→ Problem requirements:
Go through the following data and transcribe exactly the stretch of lines from the one holding "camera: 150 degrees right, 5 degrees down" to the one holding "(693, 262) = (419, 252): turquoise", both included.

→ Excerpted records:
◇ ◇ ◇ ◇

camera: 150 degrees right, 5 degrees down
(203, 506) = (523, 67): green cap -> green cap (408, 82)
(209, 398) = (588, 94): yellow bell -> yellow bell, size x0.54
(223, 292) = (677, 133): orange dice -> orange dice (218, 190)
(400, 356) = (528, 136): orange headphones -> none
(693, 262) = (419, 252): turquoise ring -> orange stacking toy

◇ ◇ ◇ ◇

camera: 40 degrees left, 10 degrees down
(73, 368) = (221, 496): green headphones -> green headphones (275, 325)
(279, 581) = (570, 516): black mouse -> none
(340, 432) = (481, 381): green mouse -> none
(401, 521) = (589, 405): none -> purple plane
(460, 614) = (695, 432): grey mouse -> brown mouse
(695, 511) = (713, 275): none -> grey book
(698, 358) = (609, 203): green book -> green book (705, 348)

◇ ◇ ◇ ◇

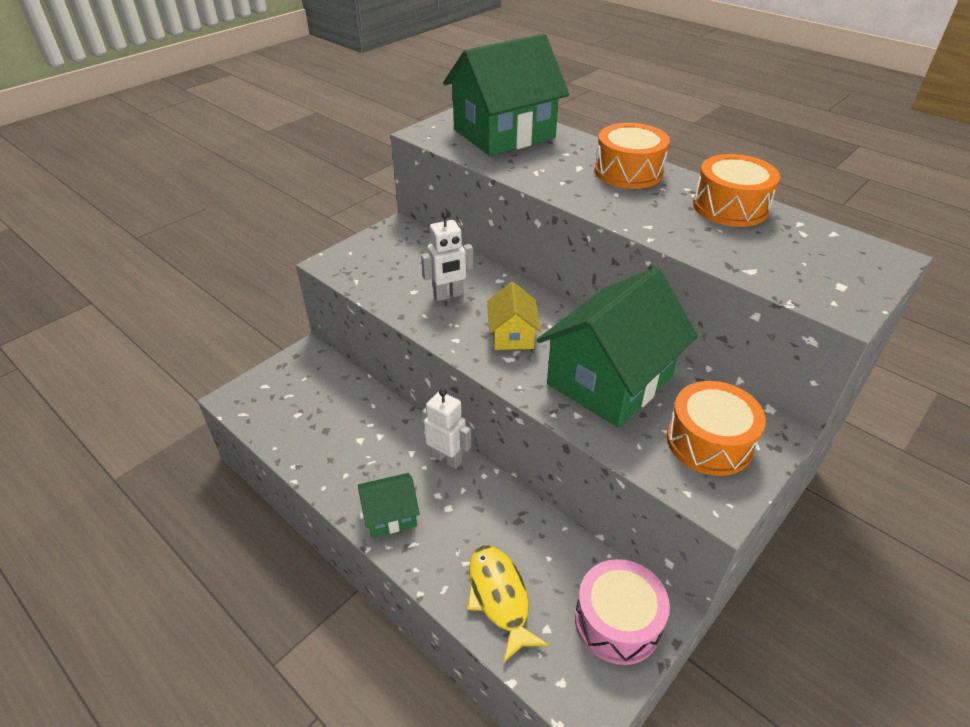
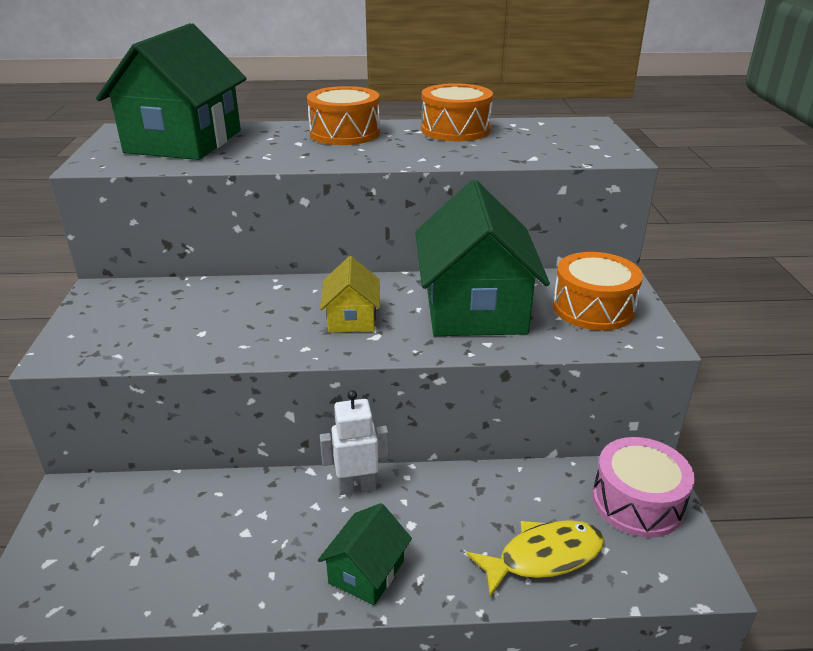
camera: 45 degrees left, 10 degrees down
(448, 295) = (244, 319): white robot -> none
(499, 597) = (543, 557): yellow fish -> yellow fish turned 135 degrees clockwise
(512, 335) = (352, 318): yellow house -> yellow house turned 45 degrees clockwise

◇ ◇ ◇ ◇

→ Exercise response:
camera: 150 degrees right, 5 degrees down
(203, 506) = (523, 67): green cap -> green cap (408, 82)
(209, 398) = (588, 94): yellow bell -> yellow bell, size x0.54
(223, 292) = (677, 133): orange dice -> orange dice (218, 190)
(400, 356) = (528, 136): orange headphones -> none
(693, 262) = (419, 252): turquoise ring -> orange stacking toy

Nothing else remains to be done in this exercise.